SUPPLIED ENTRIES -
----
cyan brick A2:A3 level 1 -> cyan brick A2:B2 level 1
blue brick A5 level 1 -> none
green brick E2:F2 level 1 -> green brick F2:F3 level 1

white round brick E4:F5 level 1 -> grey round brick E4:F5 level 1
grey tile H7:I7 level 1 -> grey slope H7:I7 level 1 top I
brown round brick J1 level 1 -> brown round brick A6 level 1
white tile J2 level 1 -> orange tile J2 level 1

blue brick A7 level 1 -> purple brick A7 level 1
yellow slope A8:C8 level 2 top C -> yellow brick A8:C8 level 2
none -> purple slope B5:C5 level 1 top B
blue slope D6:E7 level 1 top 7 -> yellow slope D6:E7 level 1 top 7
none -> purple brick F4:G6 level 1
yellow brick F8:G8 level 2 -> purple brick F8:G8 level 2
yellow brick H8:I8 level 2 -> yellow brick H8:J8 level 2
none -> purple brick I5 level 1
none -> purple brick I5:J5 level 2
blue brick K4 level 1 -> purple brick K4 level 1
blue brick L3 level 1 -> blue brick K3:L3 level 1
----
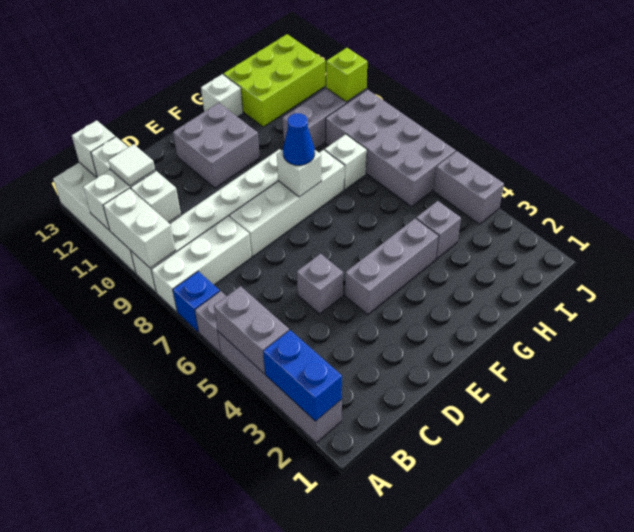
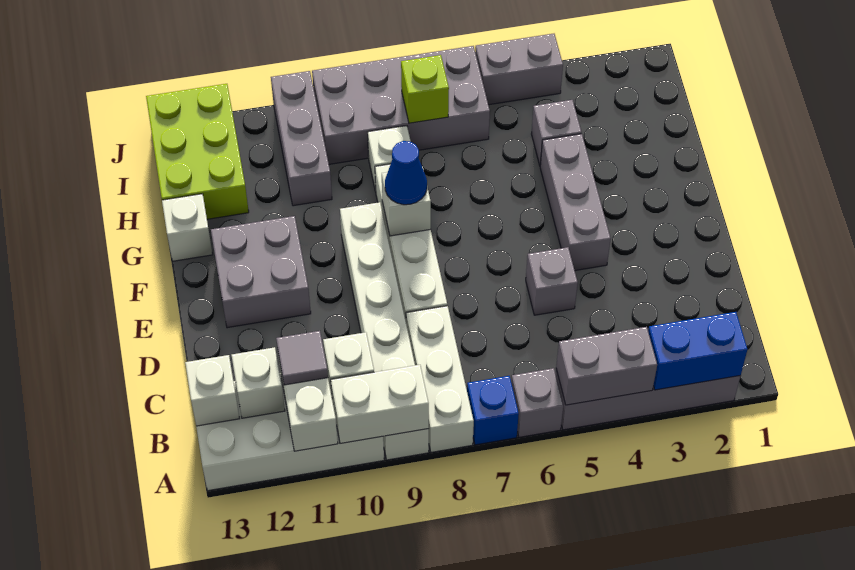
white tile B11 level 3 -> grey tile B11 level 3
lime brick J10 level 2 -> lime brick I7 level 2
----
INSTRUCTIONS TO FOLLOW - Lines wanted from the listing above: the line with "none -> purple brick I5:J5 level 2" up to and including the line with "blue brick L3". Please write them out exactly, adding nothing else.

TASK OUTPUT -
none -> purple brick I5:J5 level 2
blue brick K4 level 1 -> purple brick K4 level 1
blue brick L3 level 1 -> blue brick K3:L3 level 1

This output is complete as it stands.